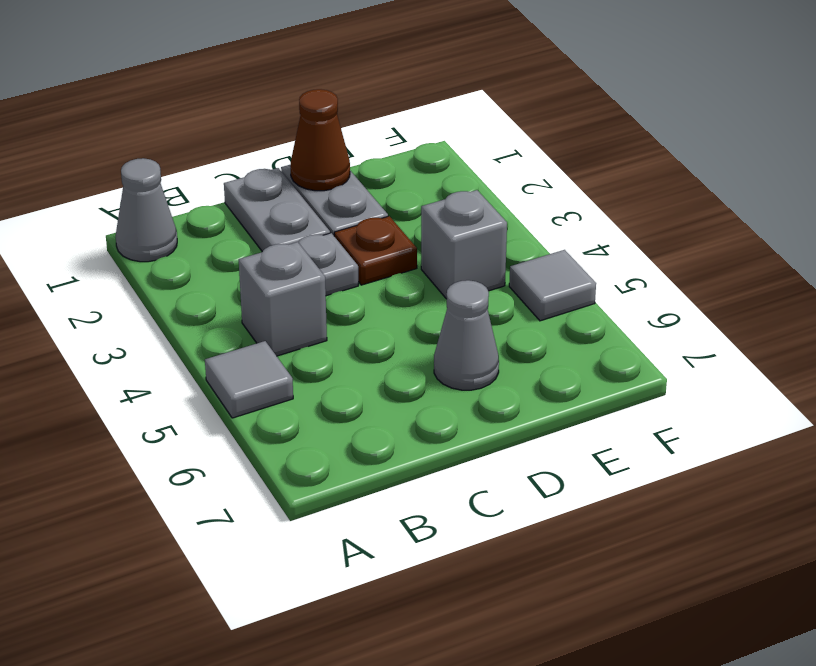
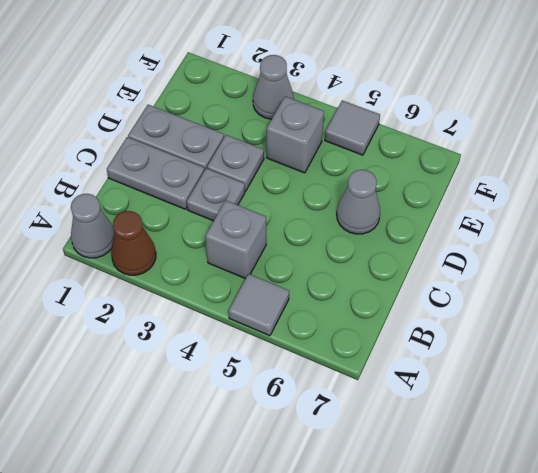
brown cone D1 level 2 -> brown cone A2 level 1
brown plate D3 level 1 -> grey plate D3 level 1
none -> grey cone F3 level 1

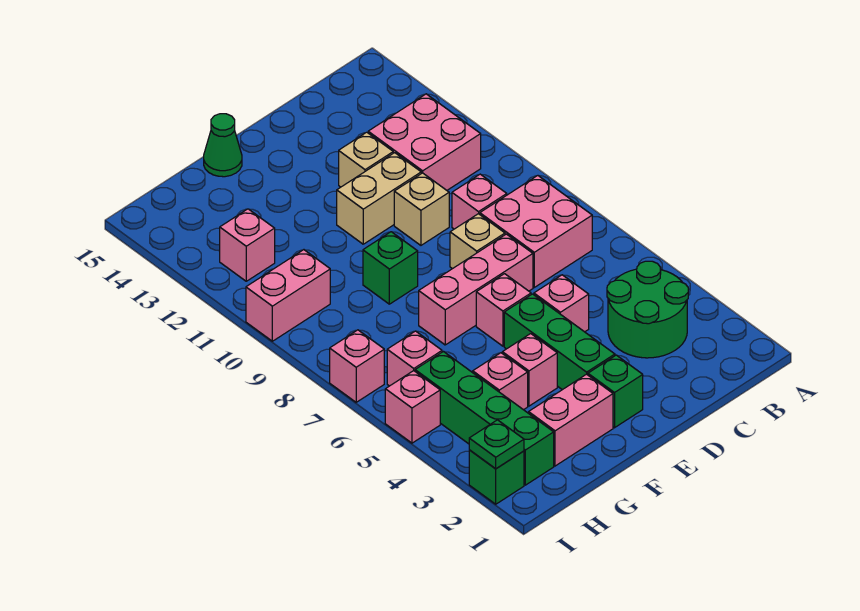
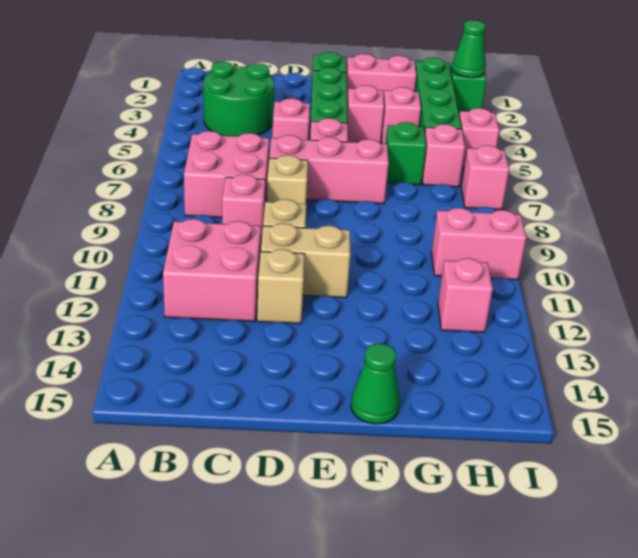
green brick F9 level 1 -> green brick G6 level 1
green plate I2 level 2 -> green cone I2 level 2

_Task objective:_ Give back the records above exactly. Pictures stay out.

_Answer to this exercise:_
brown cone D1 level 2 -> brown cone A2 level 1
brown plate D3 level 1 -> grey plate D3 level 1
none -> grey cone F3 level 1

green brick F9 level 1 -> green brick G6 level 1
green plate I2 level 2 -> green cone I2 level 2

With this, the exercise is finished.